--- Supplied data ---

+===+

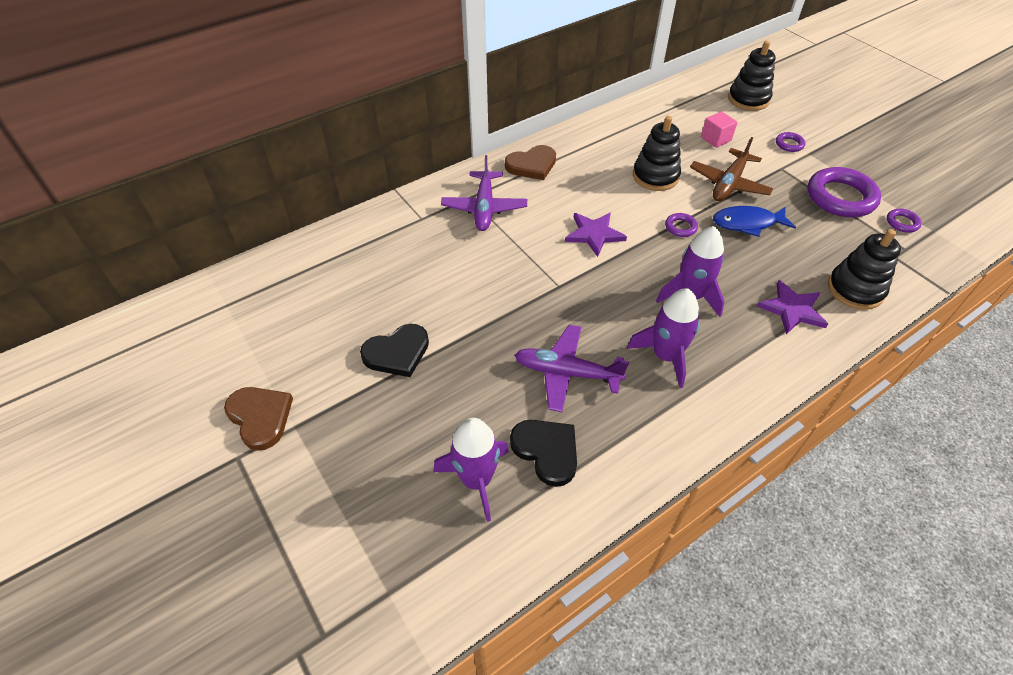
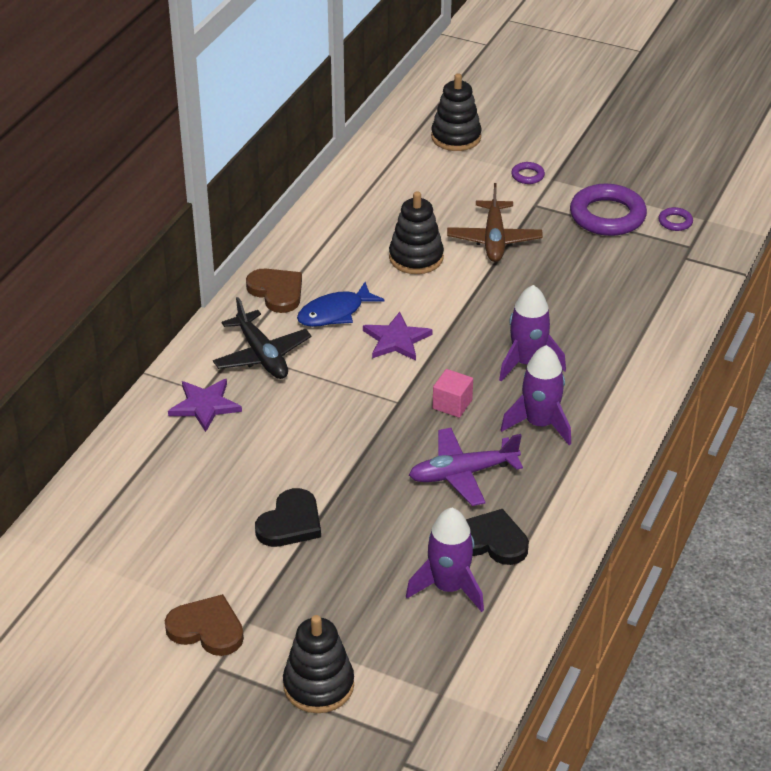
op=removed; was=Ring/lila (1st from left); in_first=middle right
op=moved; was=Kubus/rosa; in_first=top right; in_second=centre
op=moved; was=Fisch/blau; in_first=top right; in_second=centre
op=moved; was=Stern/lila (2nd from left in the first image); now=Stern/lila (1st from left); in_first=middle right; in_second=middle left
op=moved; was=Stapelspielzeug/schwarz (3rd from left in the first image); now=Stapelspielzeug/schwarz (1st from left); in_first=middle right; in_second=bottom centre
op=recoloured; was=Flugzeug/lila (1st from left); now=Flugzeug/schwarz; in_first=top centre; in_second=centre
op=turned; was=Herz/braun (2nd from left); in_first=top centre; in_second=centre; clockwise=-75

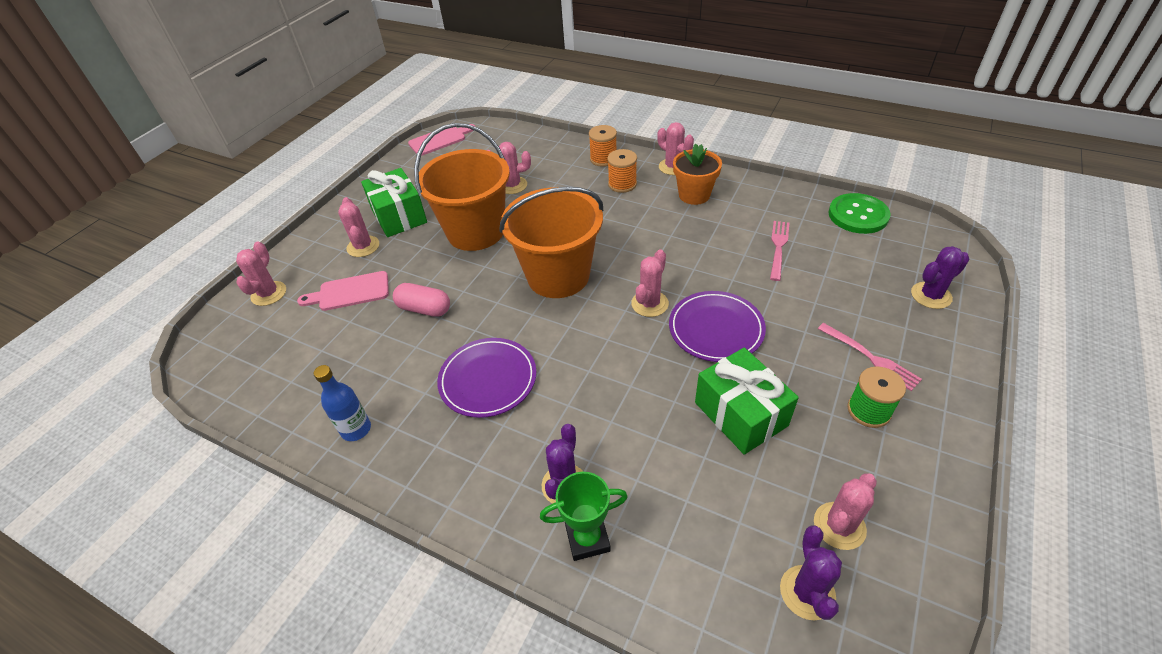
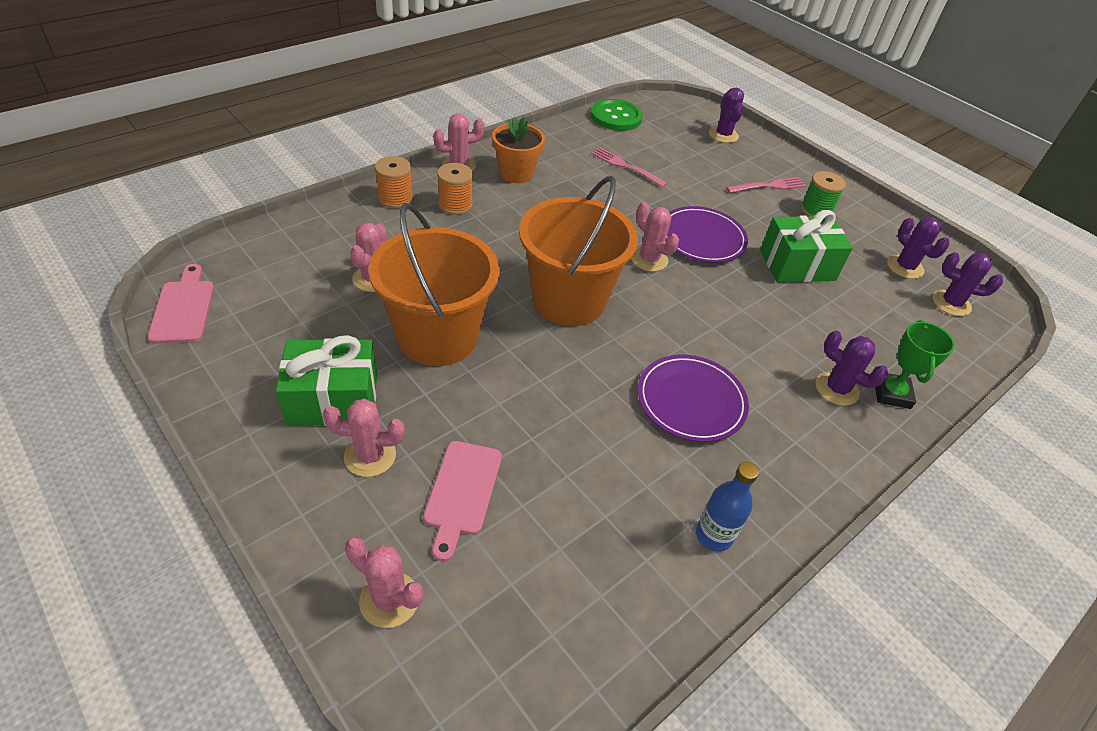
op=removed; was=Kapsel/rosa; in_first=centre
op=recoloured; was=Kaktus/rosa (6th from left); now=Kaktus/lila (3rd from left); in_first=bottom right; in_second=middle right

+===+

--- What is needed ---
Copy out each line of the entries where the word "schwarz" is found.

--- Written answer ---
op=moved; was=Stapelspielzeug/schwarz (3rd from left in the first image); now=Stapelspielzeug/schwarz (1st from left); in_first=middle right; in_second=bottom centre
op=recoloured; was=Flugzeug/lila (1st from left); now=Flugzeug/schwarz; in_first=top centre; in_second=centre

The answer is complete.